── PROVIDED RECORDS ──
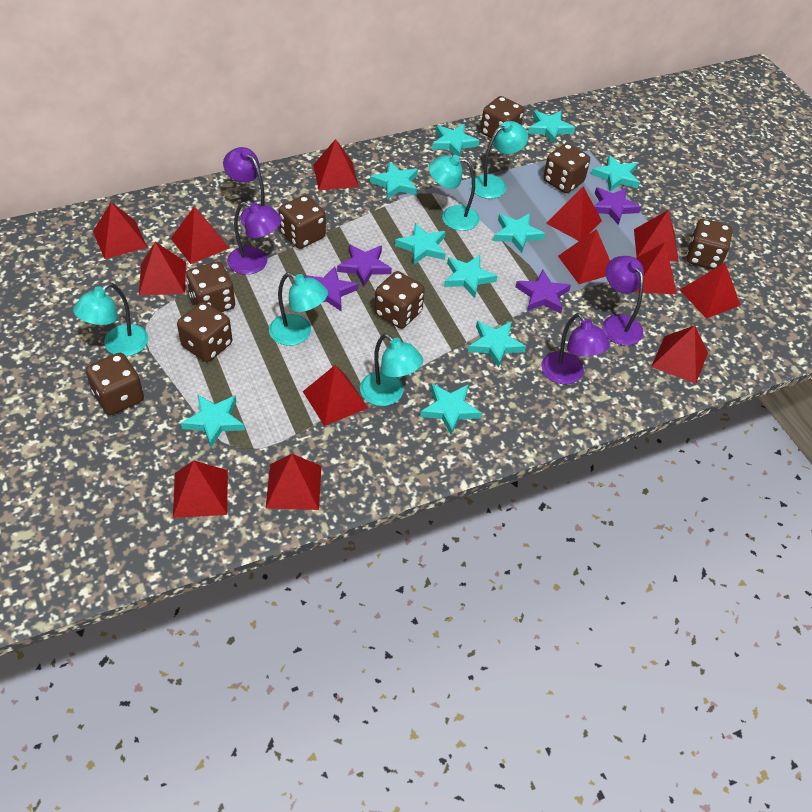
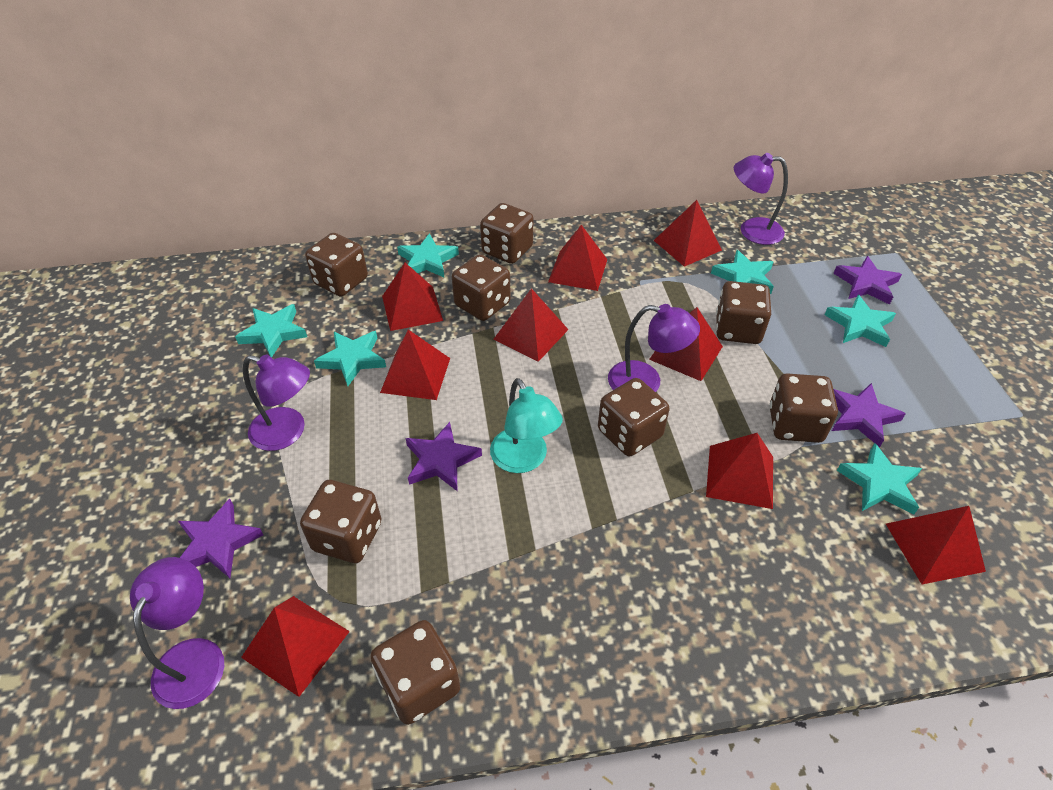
red pyramid: 13 -> 9
turquoise lamp: 5 -> 1
turquoise star: 10 -> 6

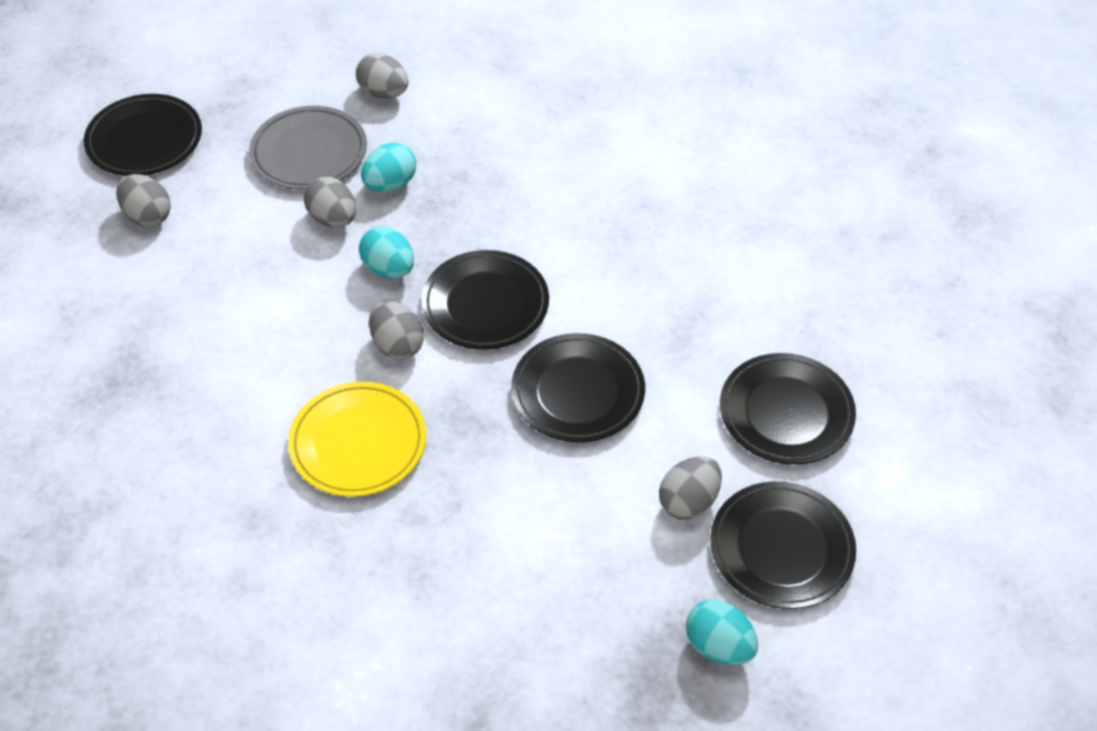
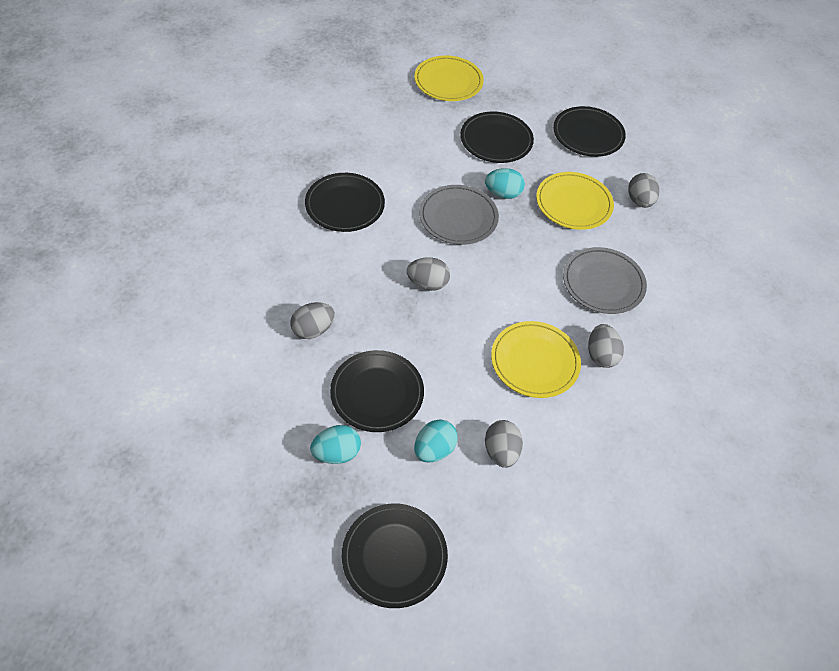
grey plate: 1 -> 2
yellow plate: 1 -> 3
───
ABOUT THIS TASK — Type the listing out again word for word, passing over each picture.

TASK SOLUTION —
red pyramid: 13 -> 9
turquoise lamp: 5 -> 1
turquoise star: 10 -> 6

grey plate: 1 -> 2
yellow plate: 1 -> 3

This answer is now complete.